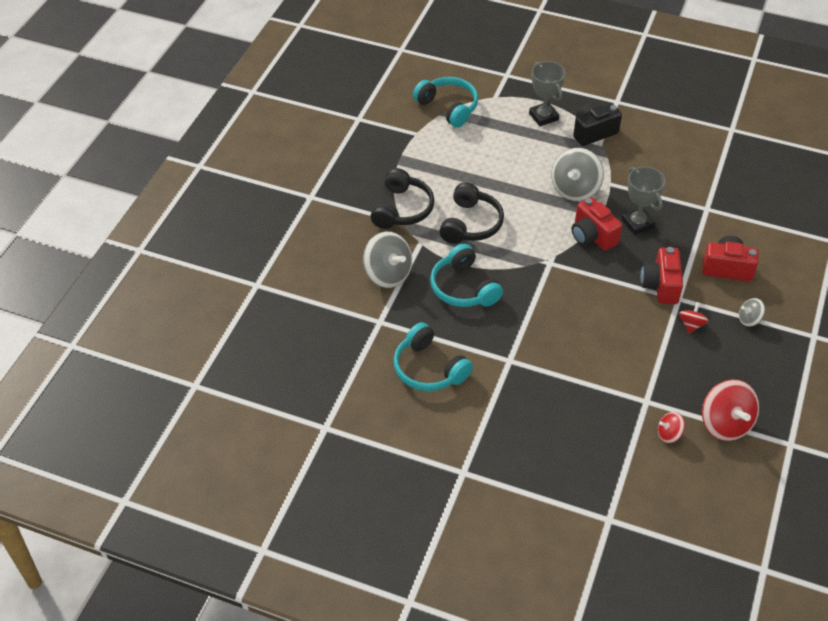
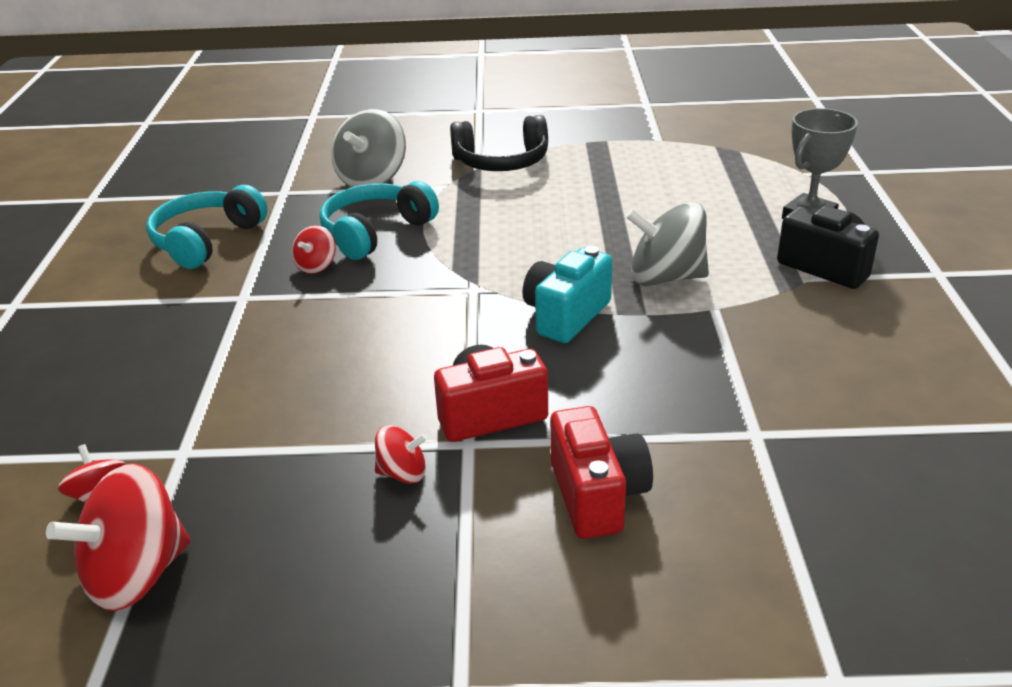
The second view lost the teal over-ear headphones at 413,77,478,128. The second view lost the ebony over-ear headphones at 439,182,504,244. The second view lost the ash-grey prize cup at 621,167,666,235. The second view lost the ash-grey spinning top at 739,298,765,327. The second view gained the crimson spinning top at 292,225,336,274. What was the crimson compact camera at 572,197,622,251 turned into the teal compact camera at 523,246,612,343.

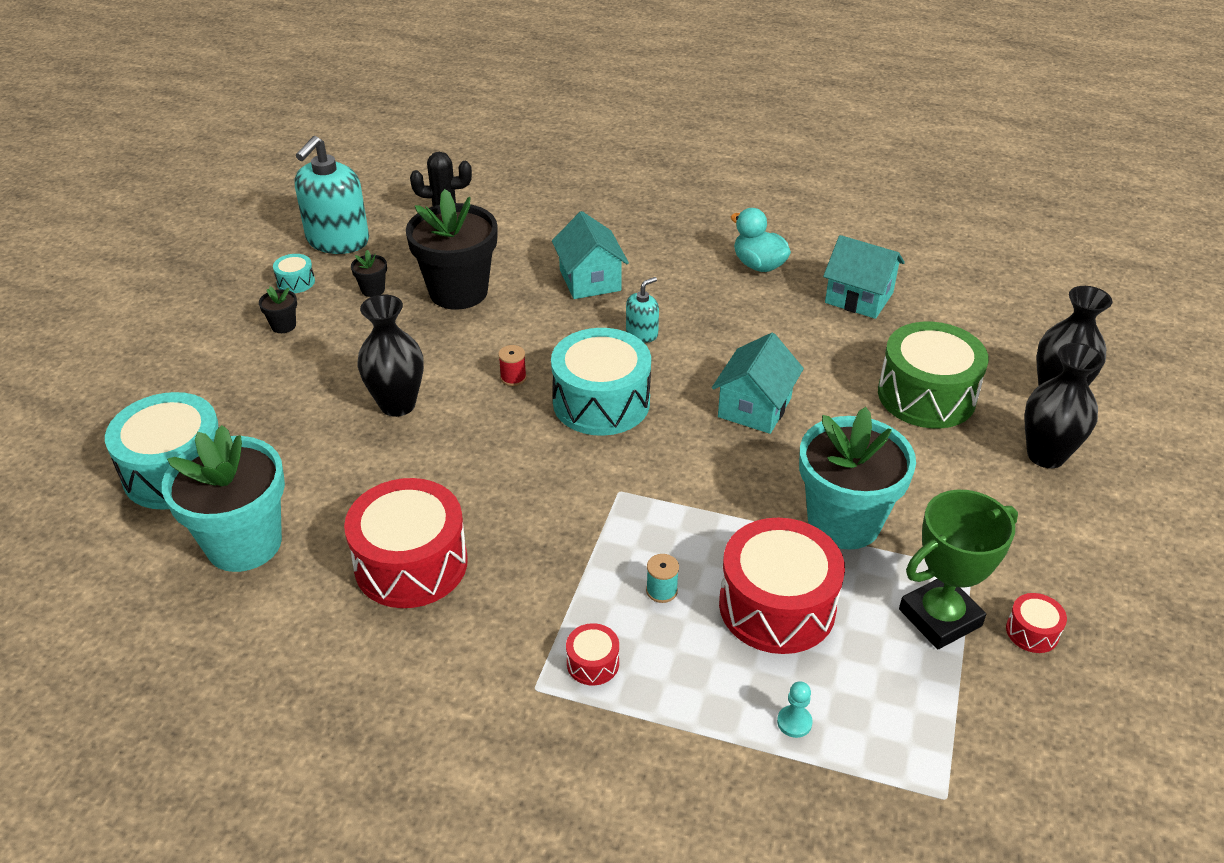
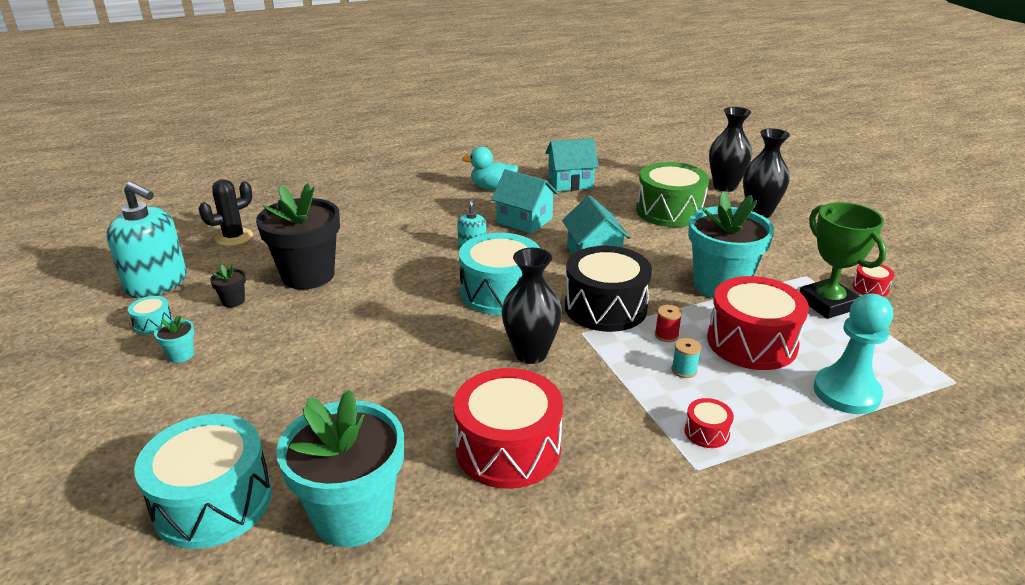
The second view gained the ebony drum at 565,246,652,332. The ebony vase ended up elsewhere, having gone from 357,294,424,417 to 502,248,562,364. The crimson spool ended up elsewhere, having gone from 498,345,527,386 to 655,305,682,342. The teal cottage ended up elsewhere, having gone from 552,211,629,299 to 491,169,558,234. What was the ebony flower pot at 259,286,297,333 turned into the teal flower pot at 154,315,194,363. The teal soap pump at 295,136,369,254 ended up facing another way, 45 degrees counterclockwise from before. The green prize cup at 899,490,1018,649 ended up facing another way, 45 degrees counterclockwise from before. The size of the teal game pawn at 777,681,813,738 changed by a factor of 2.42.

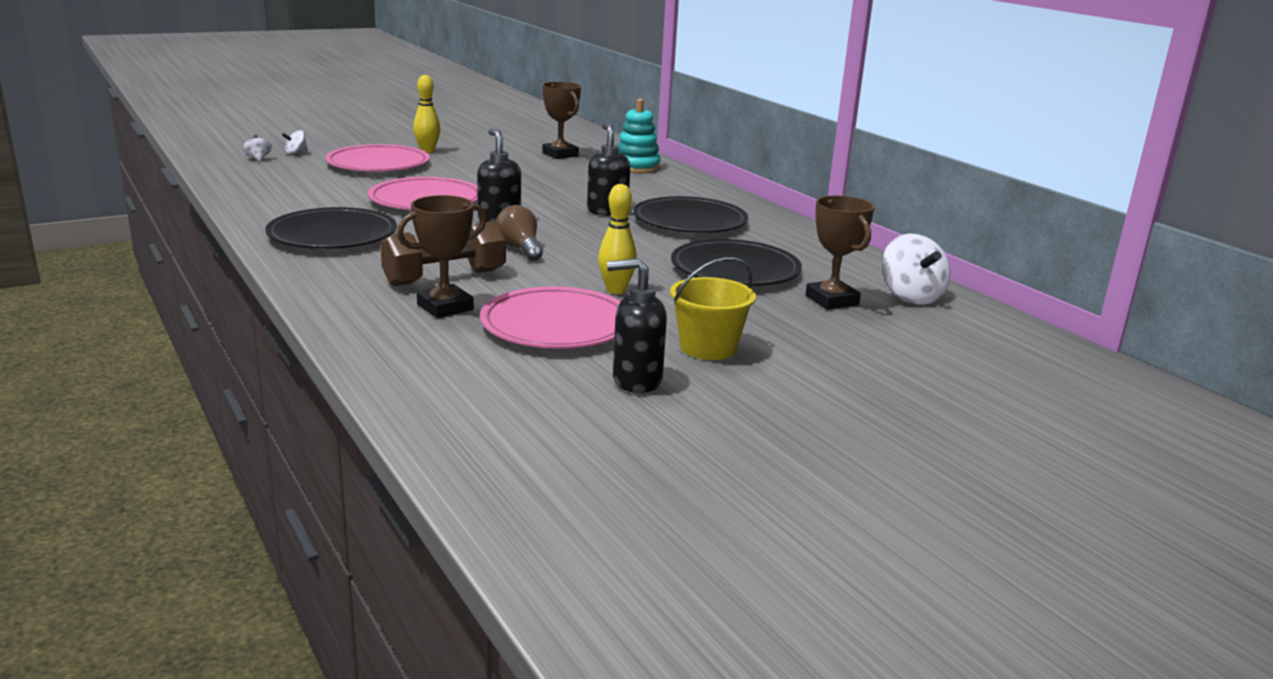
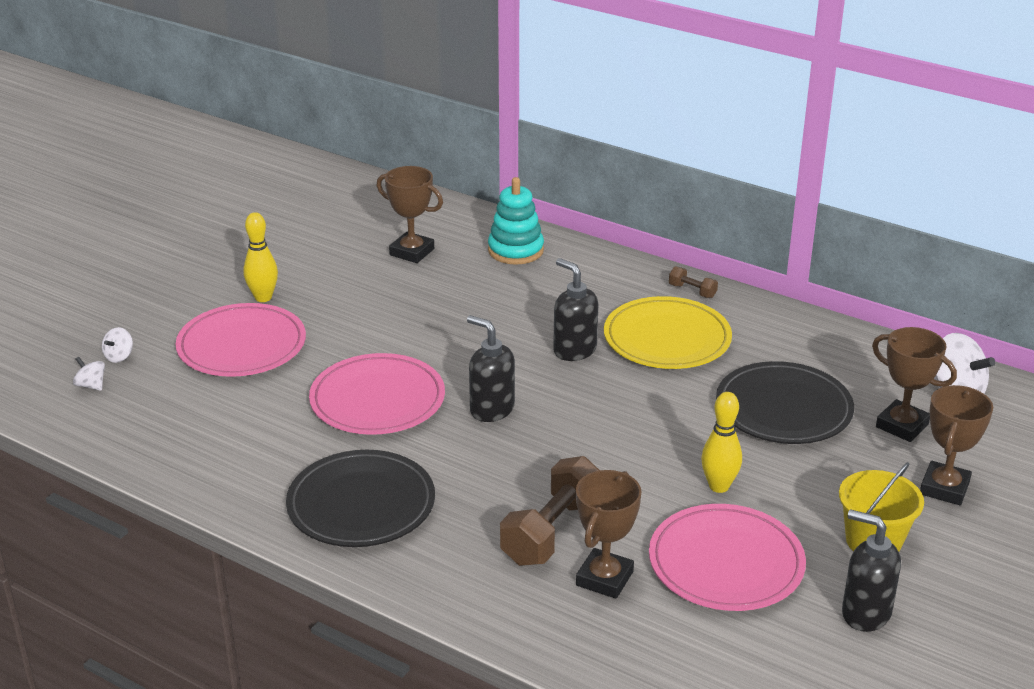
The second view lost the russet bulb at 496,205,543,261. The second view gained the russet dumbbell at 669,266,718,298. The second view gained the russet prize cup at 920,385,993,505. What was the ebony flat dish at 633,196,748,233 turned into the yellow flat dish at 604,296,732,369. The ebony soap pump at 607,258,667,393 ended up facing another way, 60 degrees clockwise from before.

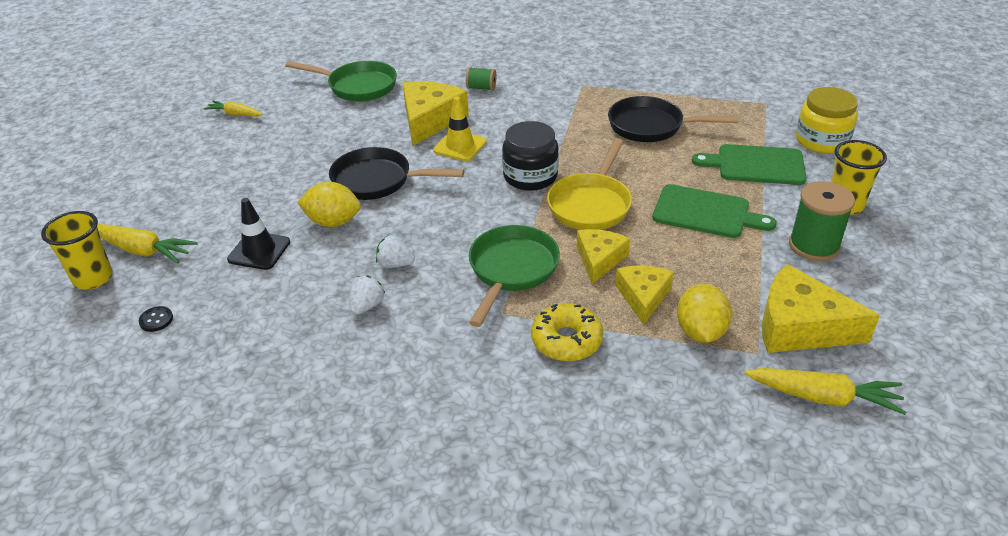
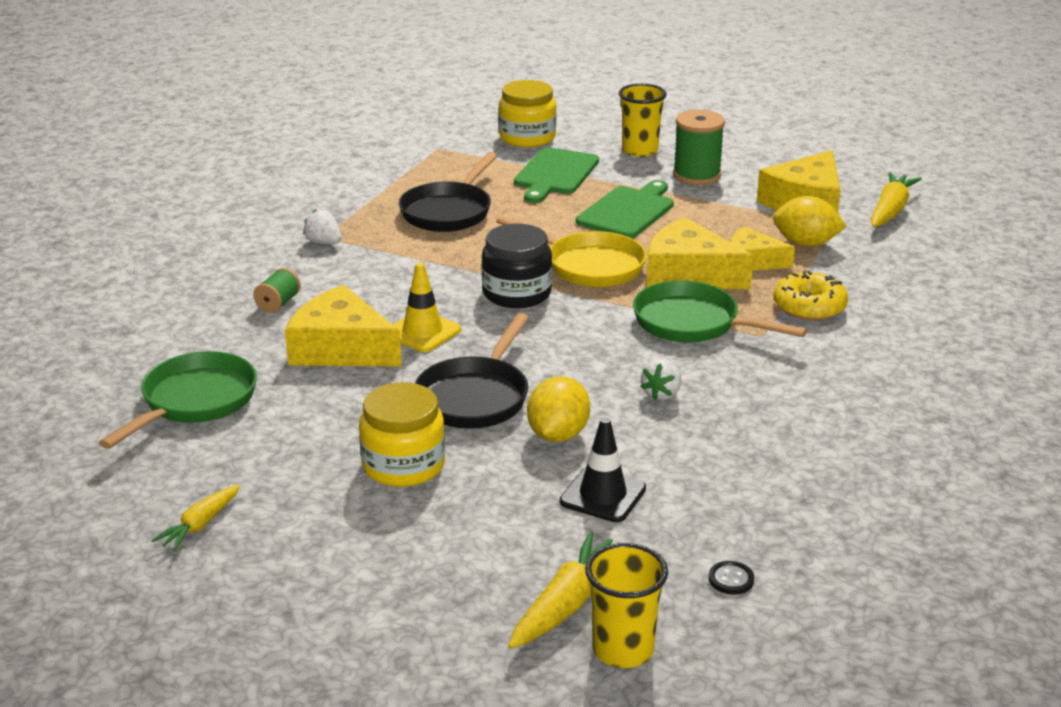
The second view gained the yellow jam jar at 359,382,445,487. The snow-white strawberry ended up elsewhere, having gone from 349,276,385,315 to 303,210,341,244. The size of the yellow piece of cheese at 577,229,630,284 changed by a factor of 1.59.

**EXERCISE AIM:** Copy out every line above without change, dropping the pictures.

**RESULT:**
The second view lost the teal over-ear headphones at 413,77,478,128. The second view lost the ebony over-ear headphones at 439,182,504,244. The second view lost the ash-grey prize cup at 621,167,666,235. The second view lost the ash-grey spinning top at 739,298,765,327. The second view gained the crimson spinning top at 292,225,336,274. What was the crimson compact camera at 572,197,622,251 turned into the teal compact camera at 523,246,612,343.

The second view gained the ebony drum at 565,246,652,332. The ebony vase ended up elsewhere, having gone from 357,294,424,417 to 502,248,562,364. The crimson spool ended up elsewhere, having gone from 498,345,527,386 to 655,305,682,342. The teal cottage ended up elsewhere, having gone from 552,211,629,299 to 491,169,558,234. What was the ebony flower pot at 259,286,297,333 turned into the teal flower pot at 154,315,194,363. The teal soap pump at 295,136,369,254 ended up facing another way, 45 degrees counterclockwise from before. The green prize cup at 899,490,1018,649 ended up facing another way, 45 degrees counterclockwise from before. The size of the teal game pawn at 777,681,813,738 changed by a factor of 2.42.

The second view lost the russet bulb at 496,205,543,261. The second view gained the russet dumbbell at 669,266,718,298. The second view gained the russet prize cup at 920,385,993,505. What was the ebony flat dish at 633,196,748,233 turned into the yellow flat dish at 604,296,732,369. The ebony soap pump at 607,258,667,393 ended up facing another way, 60 degrees clockwise from before.

The second view gained the yellow jam jar at 359,382,445,487. The snow-white strawberry ended up elsewhere, having gone from 349,276,385,315 to 303,210,341,244. The size of the yellow piece of cheese at 577,229,630,284 changed by a factor of 1.59.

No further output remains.